(TASK): Span requested from the data below: the line with "none -> pink plate D7:G7 level 2" through the line with "none -> pink brick K2 level 3", both included. Give only these lines again, exactly, and leave every picture out.

Colored object listings:
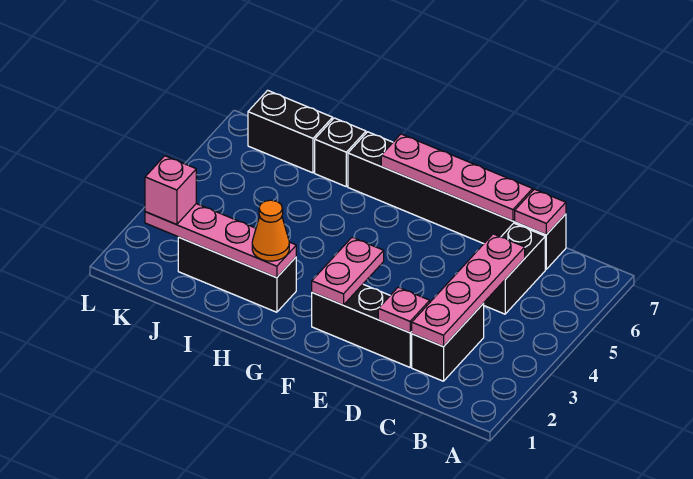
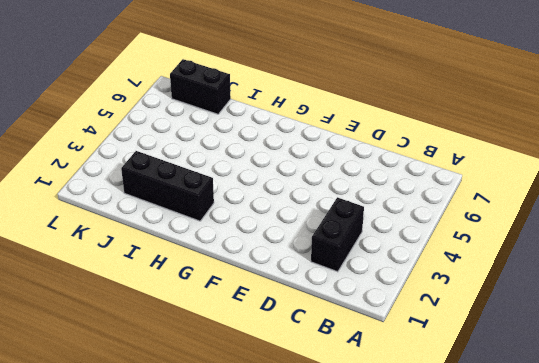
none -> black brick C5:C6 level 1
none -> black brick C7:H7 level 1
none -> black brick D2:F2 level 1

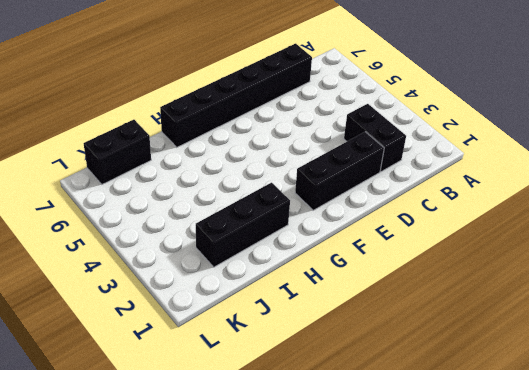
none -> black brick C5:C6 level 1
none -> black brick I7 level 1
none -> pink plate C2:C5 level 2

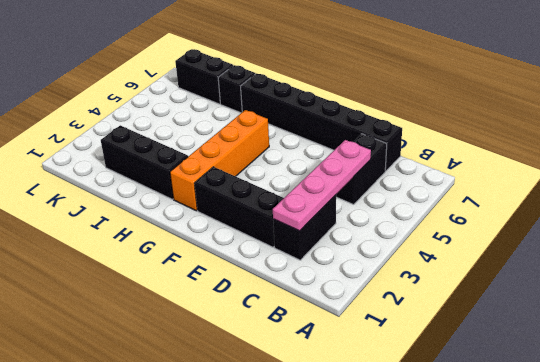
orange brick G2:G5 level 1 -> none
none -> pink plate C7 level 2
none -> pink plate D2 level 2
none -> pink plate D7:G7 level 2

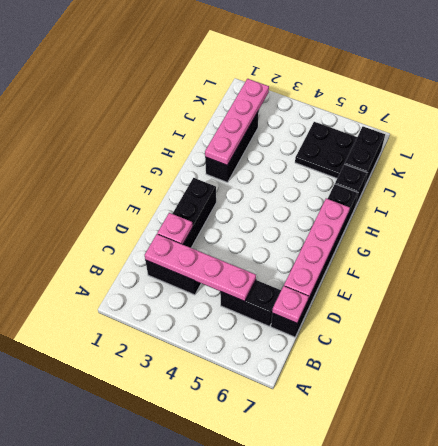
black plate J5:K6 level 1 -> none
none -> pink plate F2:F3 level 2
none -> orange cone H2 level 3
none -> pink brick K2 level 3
...
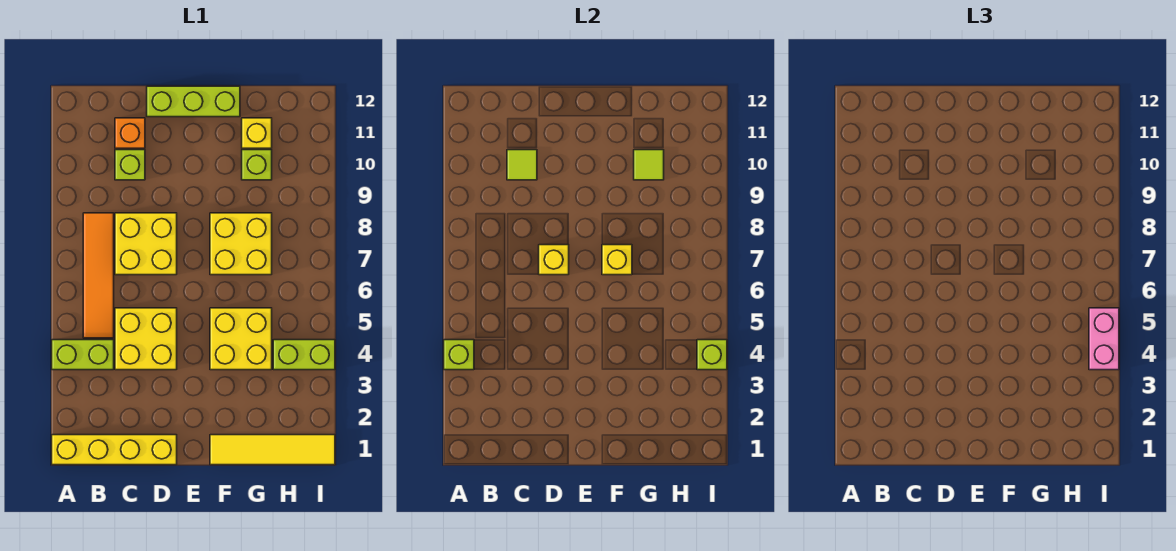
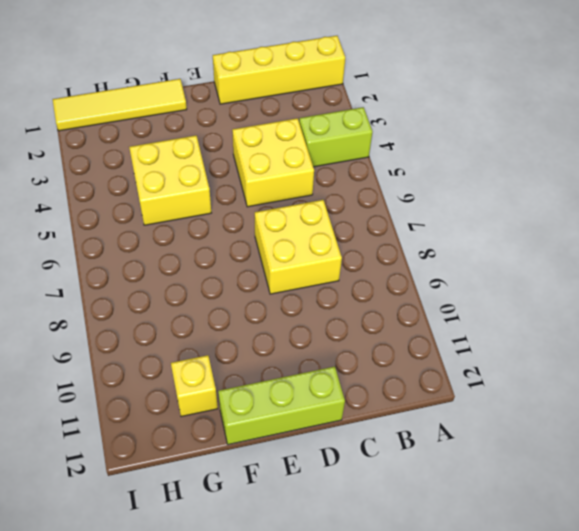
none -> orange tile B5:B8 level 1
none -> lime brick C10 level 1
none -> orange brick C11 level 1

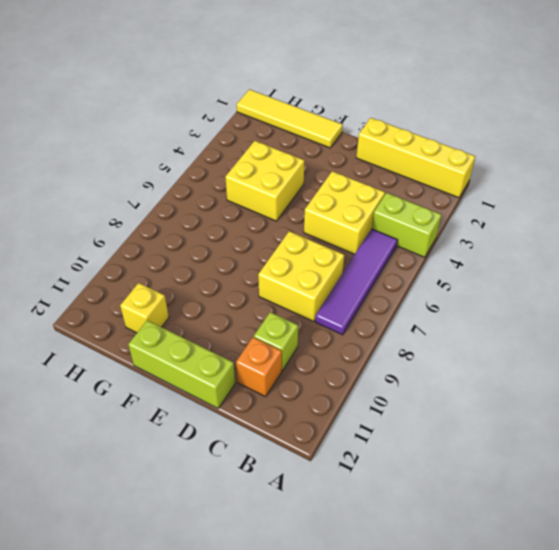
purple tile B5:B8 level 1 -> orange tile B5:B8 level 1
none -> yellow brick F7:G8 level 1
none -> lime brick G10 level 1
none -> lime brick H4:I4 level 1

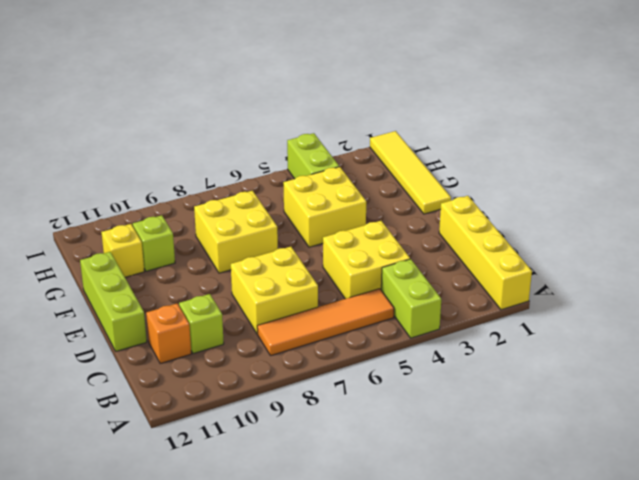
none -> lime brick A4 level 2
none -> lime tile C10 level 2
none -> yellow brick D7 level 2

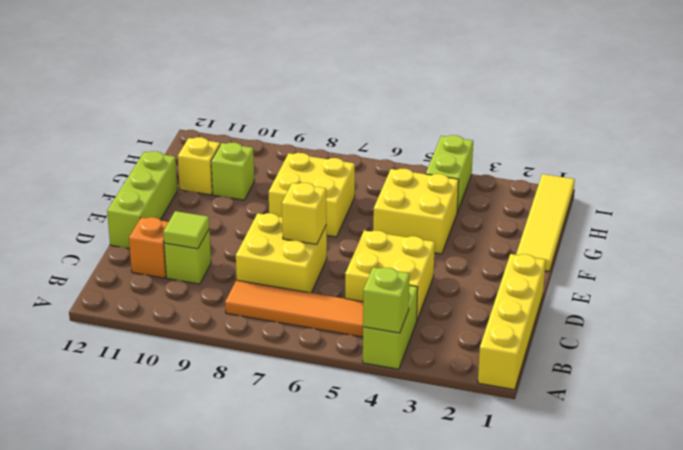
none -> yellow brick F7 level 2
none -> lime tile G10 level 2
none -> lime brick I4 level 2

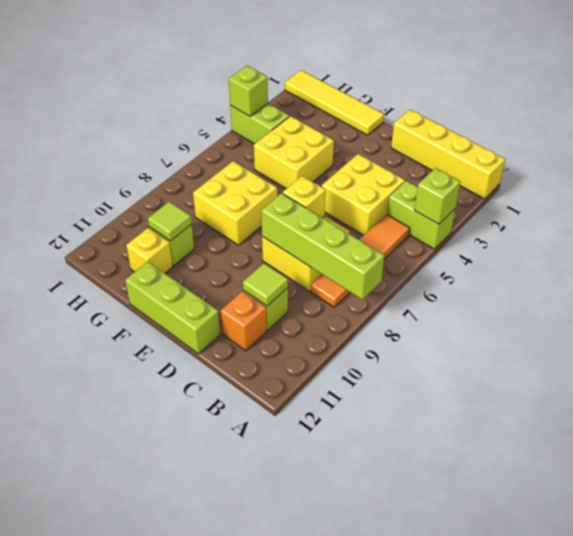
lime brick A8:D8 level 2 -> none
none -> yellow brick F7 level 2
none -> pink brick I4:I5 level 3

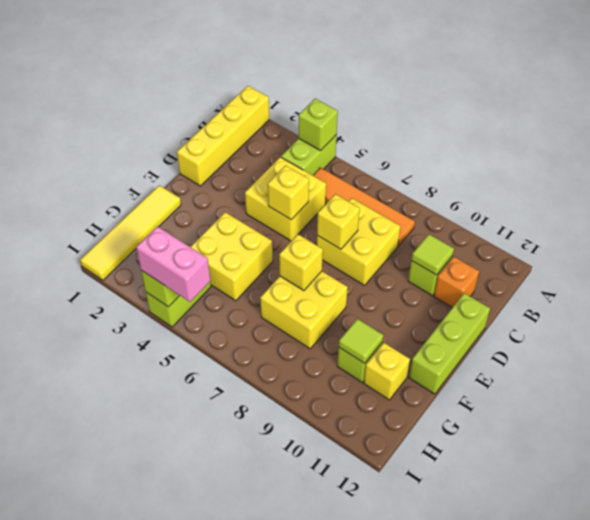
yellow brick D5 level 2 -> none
...
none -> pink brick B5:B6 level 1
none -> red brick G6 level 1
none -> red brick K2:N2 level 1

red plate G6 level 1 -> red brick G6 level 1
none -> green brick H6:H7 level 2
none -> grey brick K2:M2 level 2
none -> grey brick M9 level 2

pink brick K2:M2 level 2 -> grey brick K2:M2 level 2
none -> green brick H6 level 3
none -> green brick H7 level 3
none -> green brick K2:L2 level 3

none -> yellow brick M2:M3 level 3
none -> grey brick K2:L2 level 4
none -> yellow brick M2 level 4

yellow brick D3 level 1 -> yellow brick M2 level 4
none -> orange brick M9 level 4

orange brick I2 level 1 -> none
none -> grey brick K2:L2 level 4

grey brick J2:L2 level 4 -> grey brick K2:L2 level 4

(ANSWER TO THE PROBLEM):
none -> pink plate D7:G7 level 2

black plate J5:K6 level 1 -> none
none -> pink plate F2:F3 level 2
none -> orange cone H2 level 3
none -> pink brick K2 level 3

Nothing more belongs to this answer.